Copy out each line of the material in which the word "DIGITS" can be found.

Records supplied >>
::::

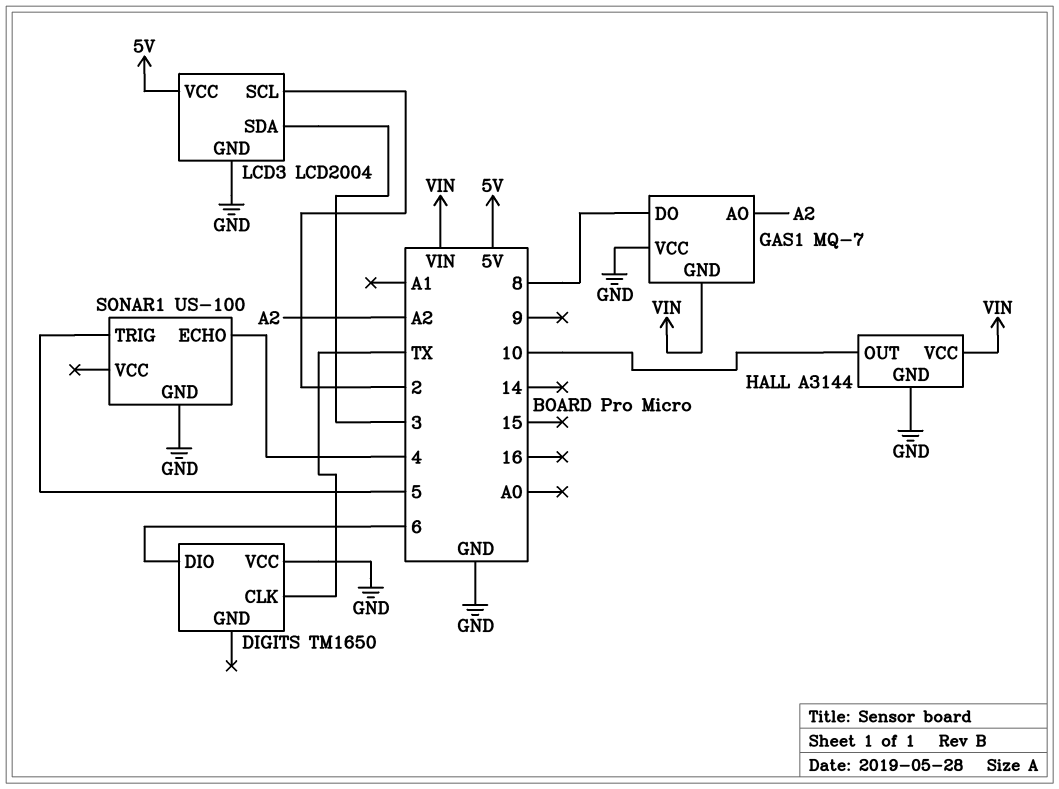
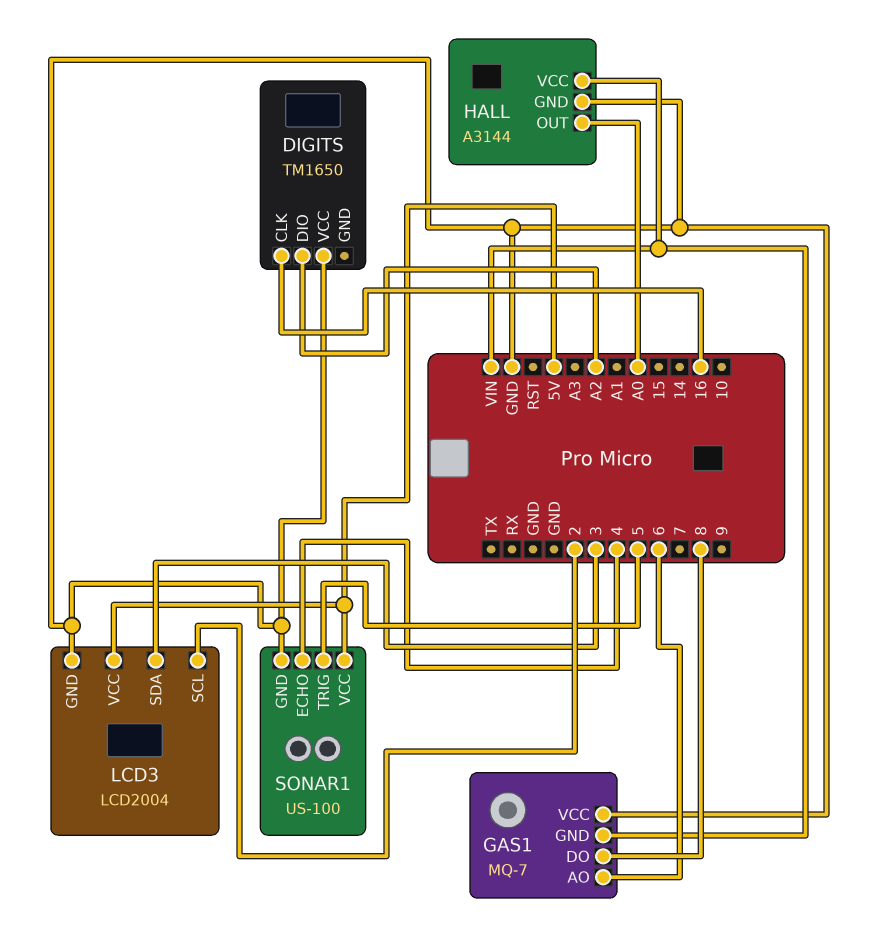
DIGITS pin CLK: TX -> 16
DIGITS pin DIO: 6 -> A2
GAS1 pin AO: A2 -> 6
HALL pin OUT: 10 -> A0
SONAR1 pin VCC: none -> 5V

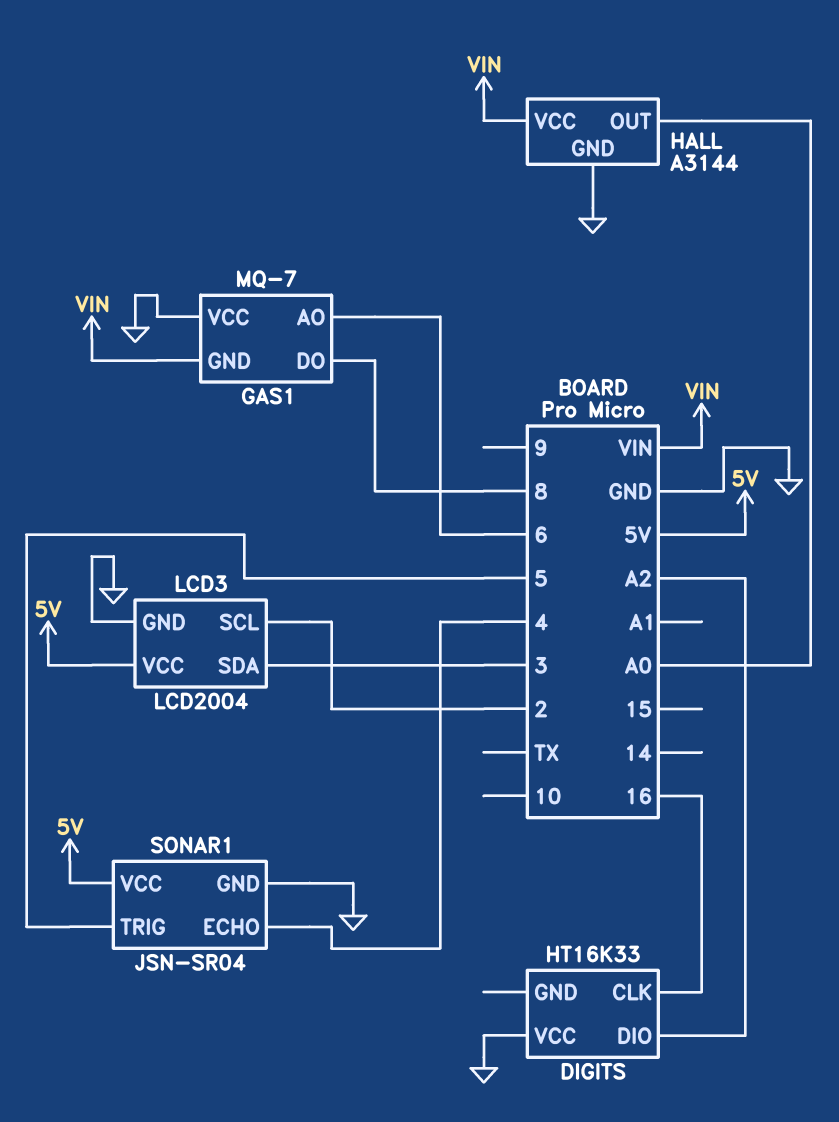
DIGITS: TM1650 -> HT16K33
SONAR1: US-100 -> JSN-SR04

::::

Reply >>
DIGITS pin CLK: TX -> 16
DIGITS pin DIO: 6 -> A2
DIGITS: TM1650 -> HT16K33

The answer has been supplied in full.